- About this task
Begin your copy at the line holding "white shoe: 3 -> 0" and end it at the last line of the listing. Keep every line exact and leave out the pictures.

- The input

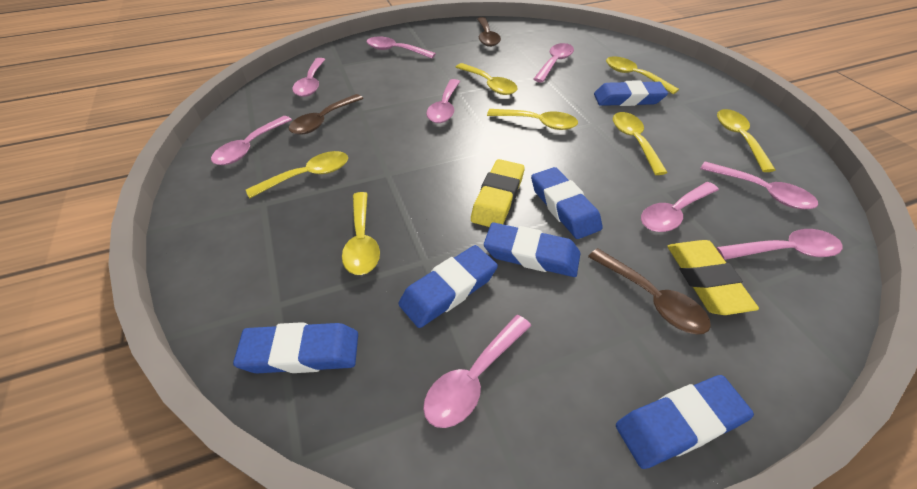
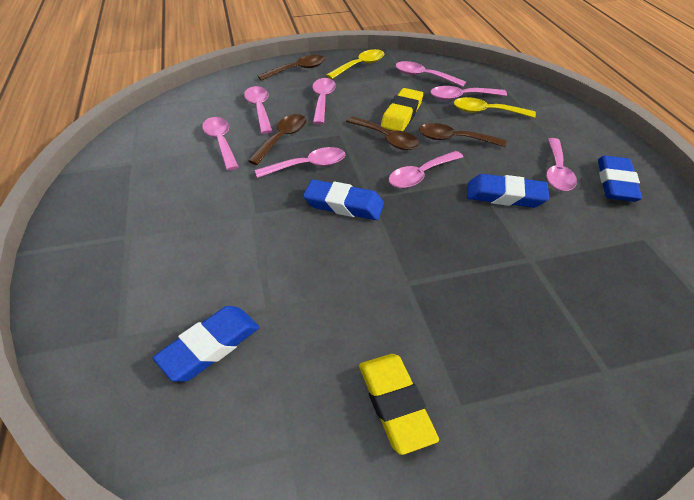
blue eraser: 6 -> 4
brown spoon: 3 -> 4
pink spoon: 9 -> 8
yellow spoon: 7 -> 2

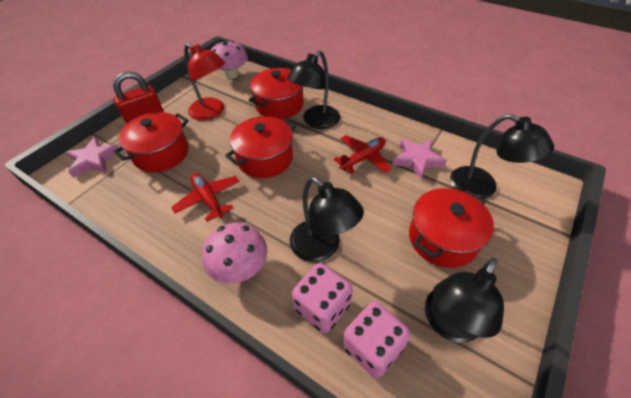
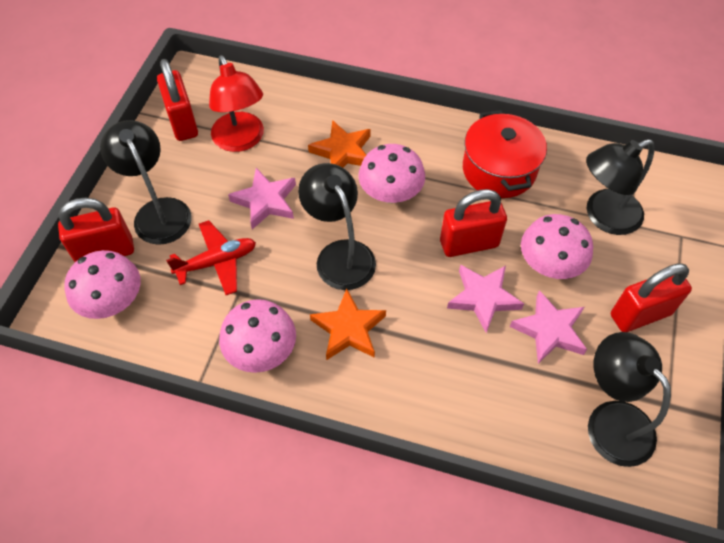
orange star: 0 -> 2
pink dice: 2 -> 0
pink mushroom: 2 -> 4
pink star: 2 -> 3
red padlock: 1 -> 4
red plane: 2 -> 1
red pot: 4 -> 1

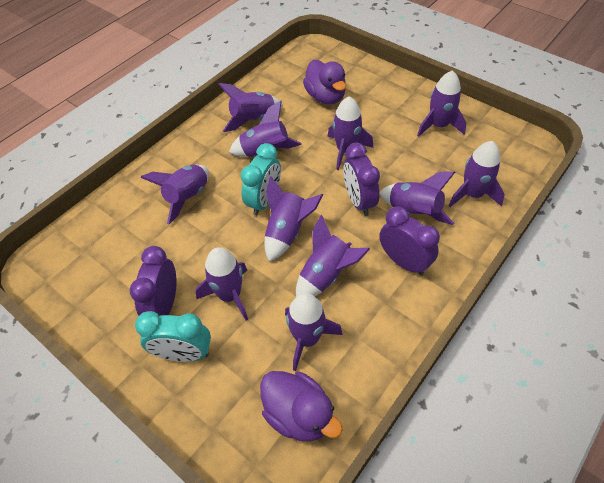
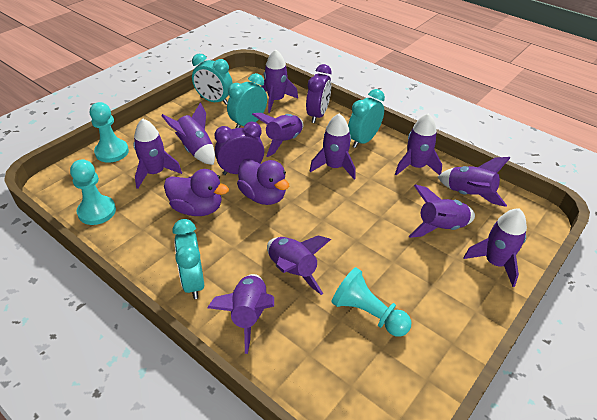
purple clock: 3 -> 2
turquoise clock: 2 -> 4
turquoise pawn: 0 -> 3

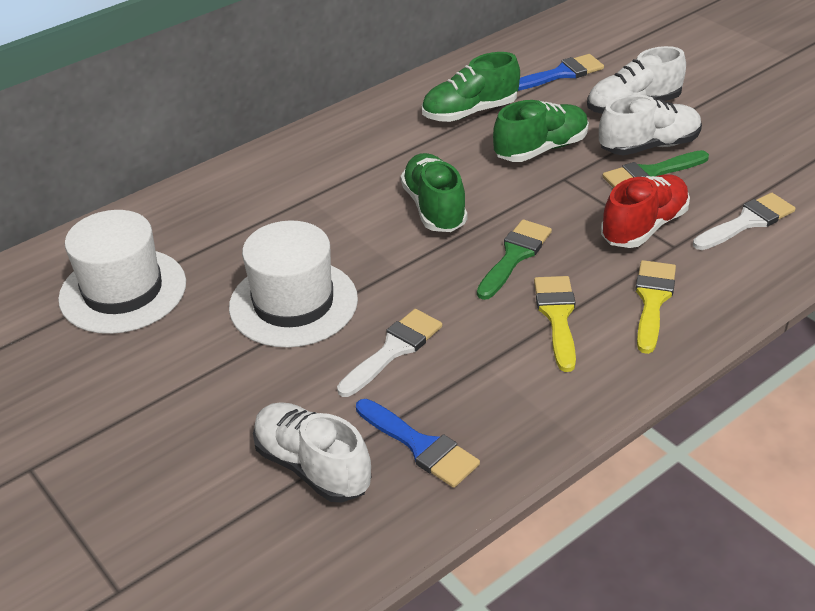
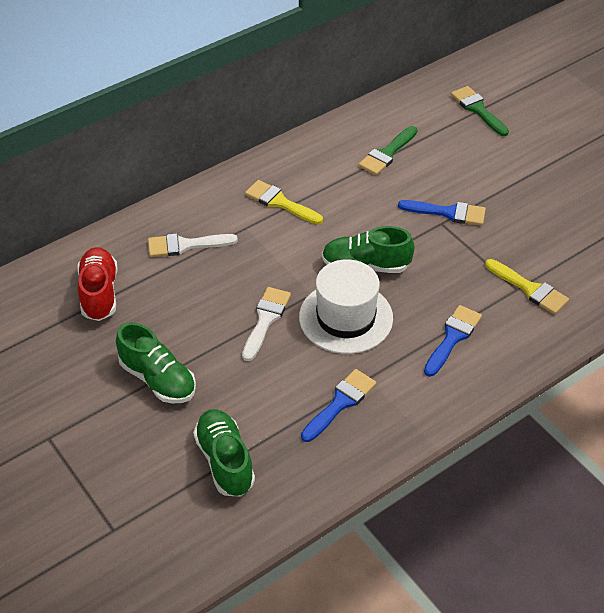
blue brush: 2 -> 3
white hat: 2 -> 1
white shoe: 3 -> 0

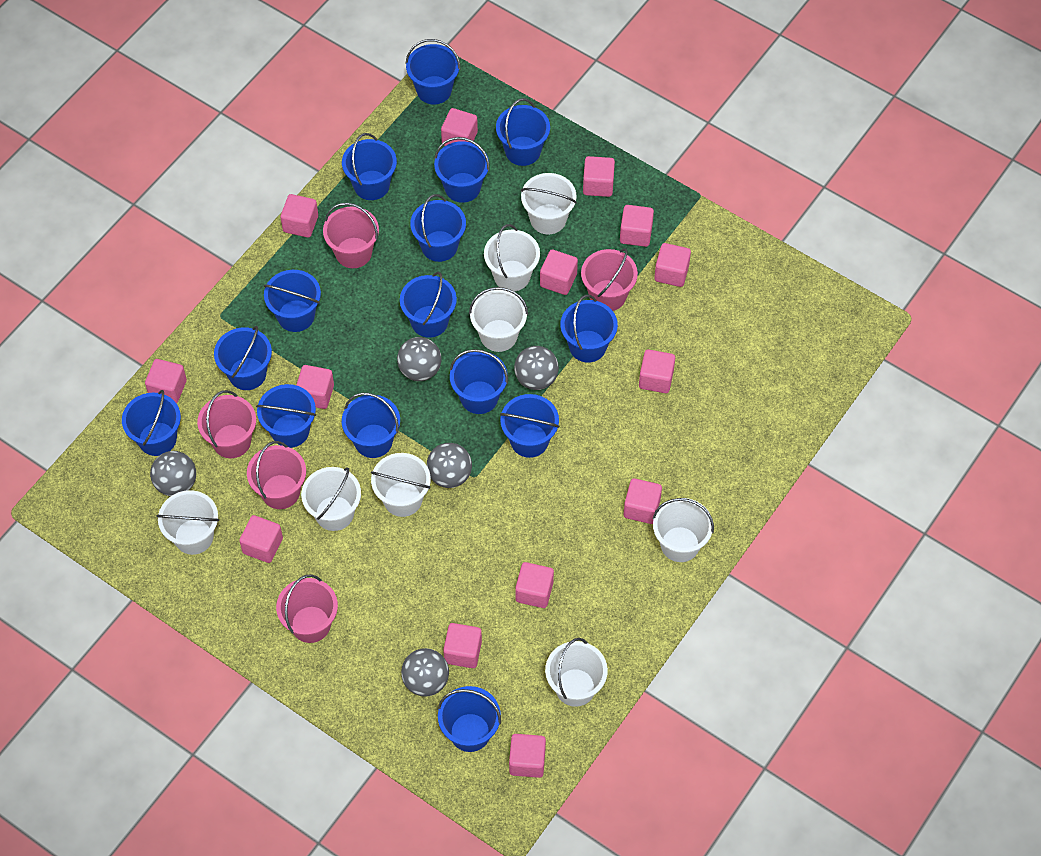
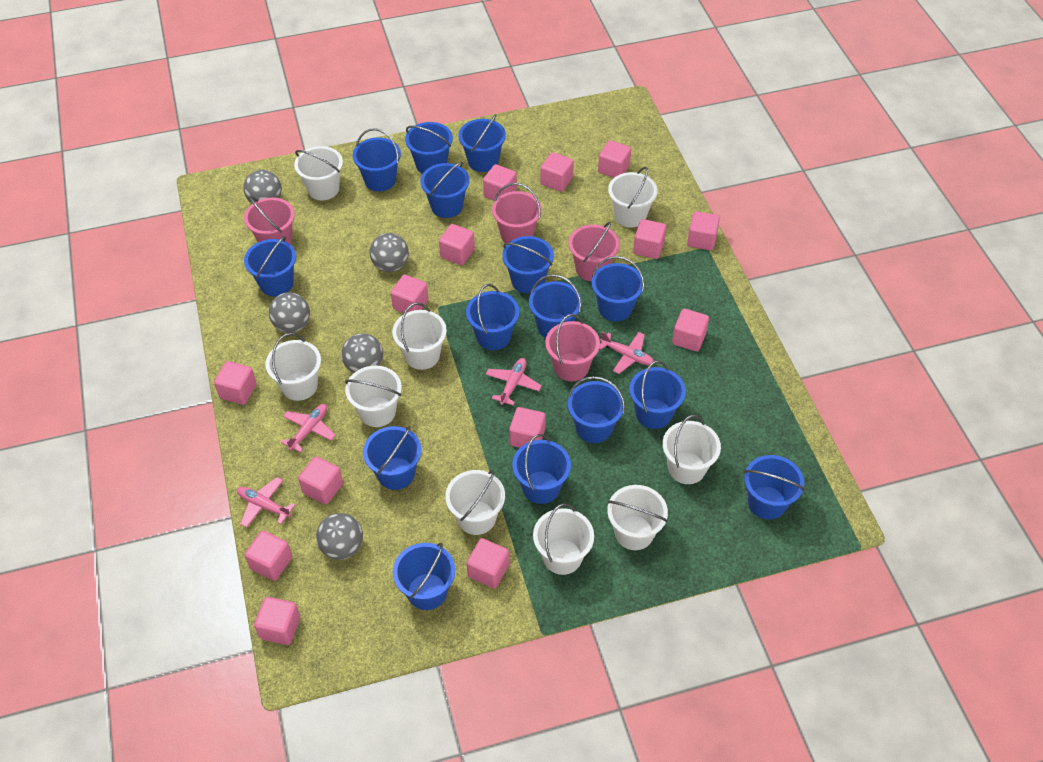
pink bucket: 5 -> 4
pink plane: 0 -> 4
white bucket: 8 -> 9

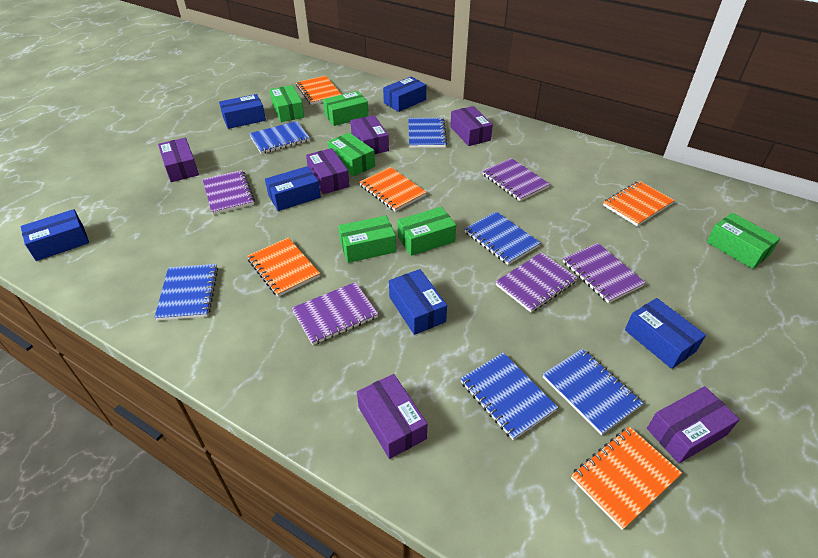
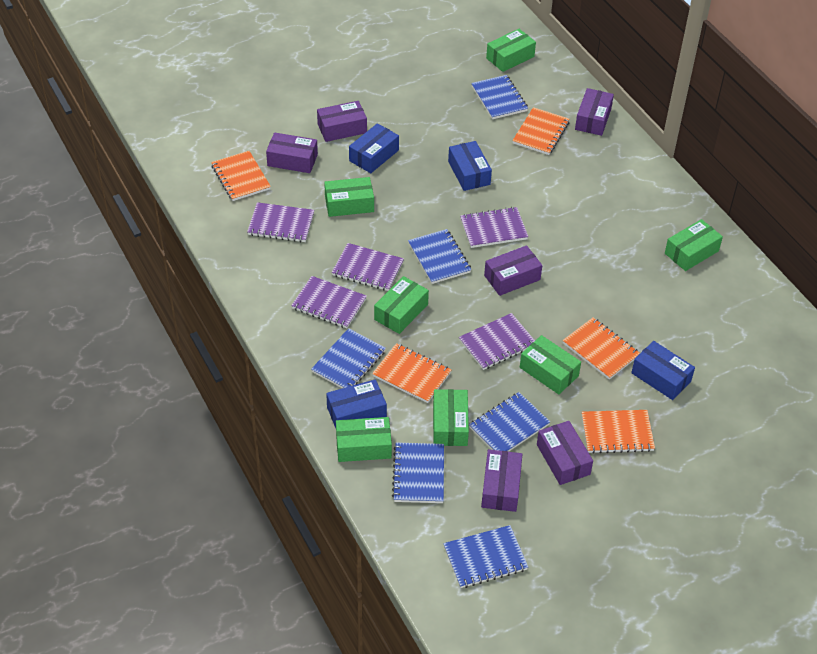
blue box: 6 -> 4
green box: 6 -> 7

- Response to this task
white shoe: 3 -> 0

pink bucket: 5 -> 4
pink plane: 0 -> 4
white bucket: 8 -> 9

blue box: 6 -> 4
green box: 6 -> 7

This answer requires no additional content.